+++ RECORDS FOR THIS TASK

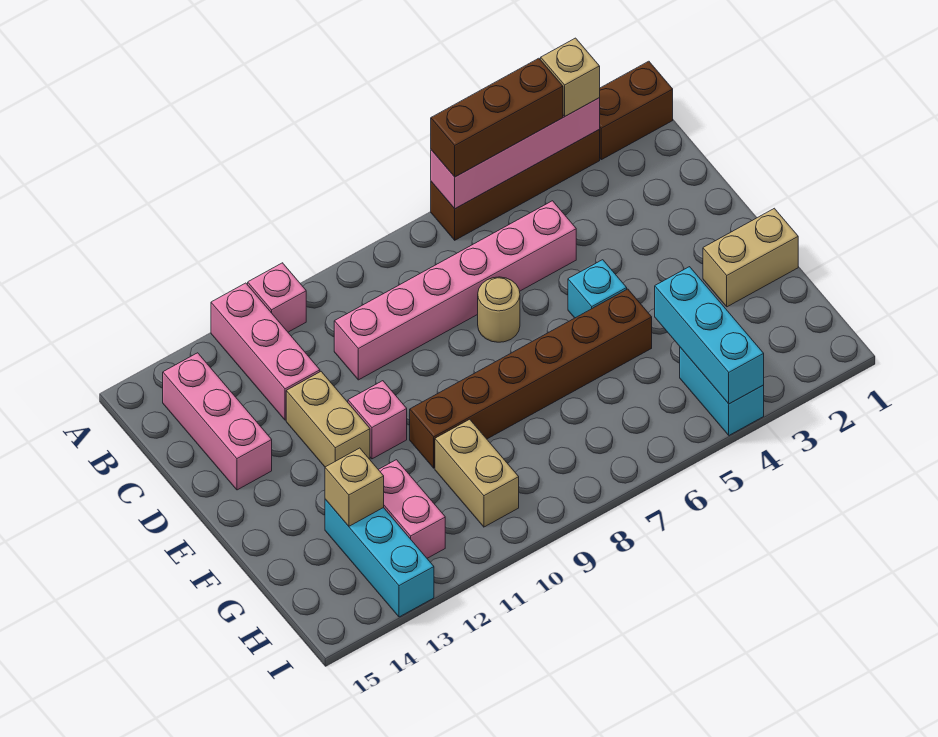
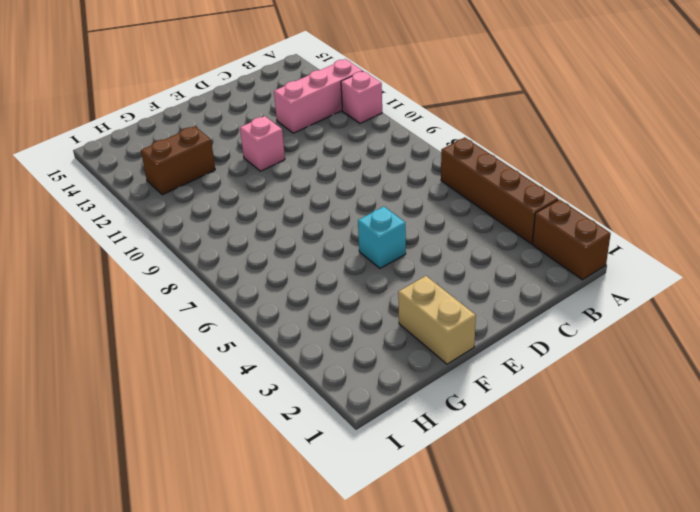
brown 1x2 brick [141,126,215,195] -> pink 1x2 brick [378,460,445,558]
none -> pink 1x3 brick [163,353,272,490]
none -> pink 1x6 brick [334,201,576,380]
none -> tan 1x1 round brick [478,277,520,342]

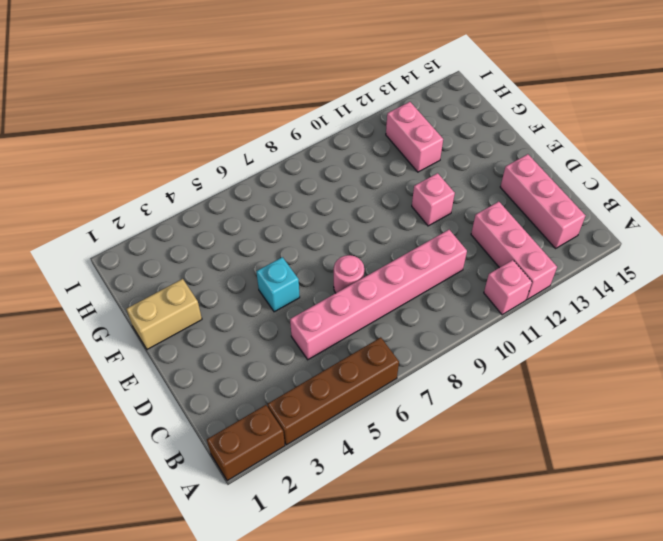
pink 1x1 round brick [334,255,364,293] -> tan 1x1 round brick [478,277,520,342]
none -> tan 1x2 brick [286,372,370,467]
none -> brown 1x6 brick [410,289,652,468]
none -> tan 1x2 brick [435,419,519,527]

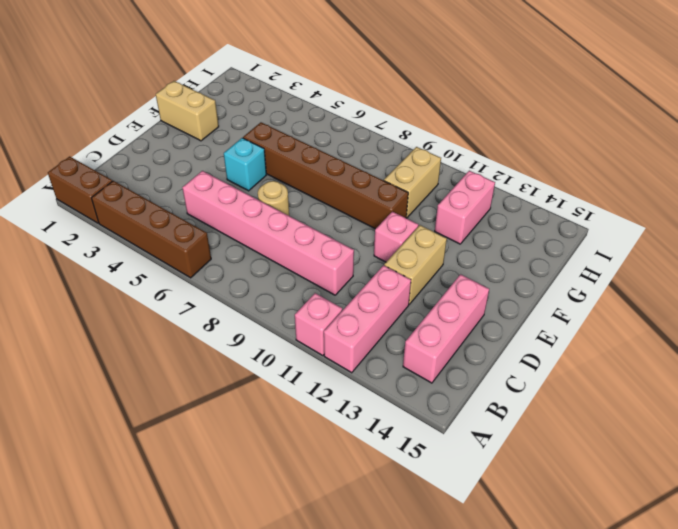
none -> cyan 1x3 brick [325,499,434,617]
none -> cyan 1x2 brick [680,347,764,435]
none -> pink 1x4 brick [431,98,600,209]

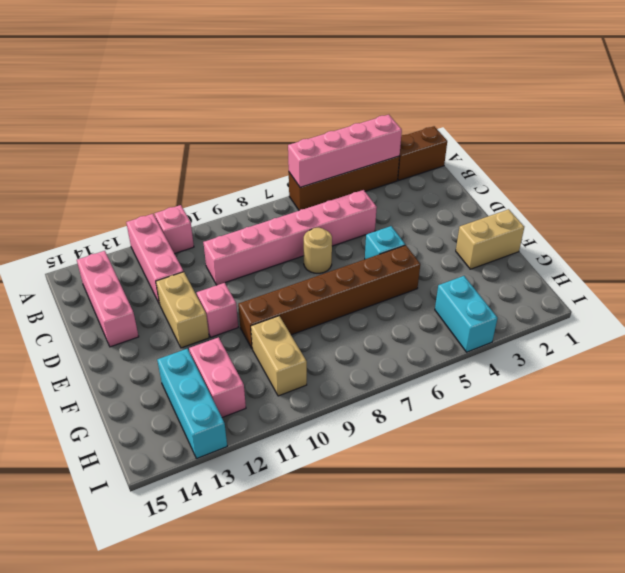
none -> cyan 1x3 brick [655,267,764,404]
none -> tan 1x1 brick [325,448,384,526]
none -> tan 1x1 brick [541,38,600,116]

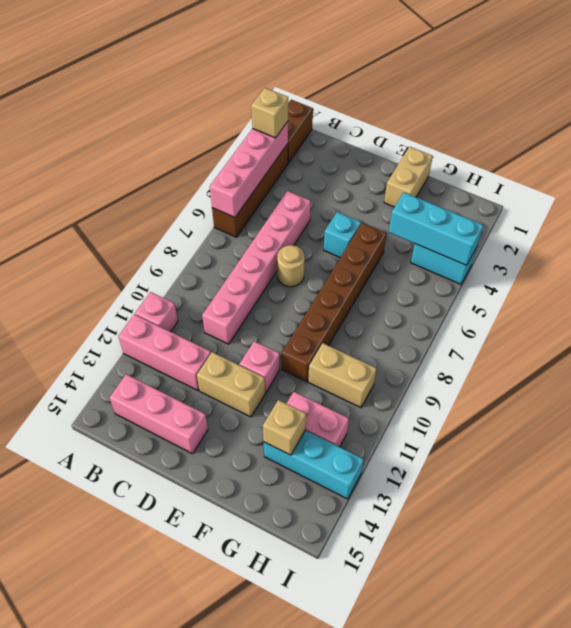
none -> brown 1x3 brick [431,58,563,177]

++++++

## REQUIRED ACTION
Could you copy out every line in the listing where the word "round" appears?

## OUTPUT FOR THIS TASK
none -> tan 1x1 round brick [478,277,520,342]
pink 1x1 round brick [334,255,364,293] -> tan 1x1 round brick [478,277,520,342]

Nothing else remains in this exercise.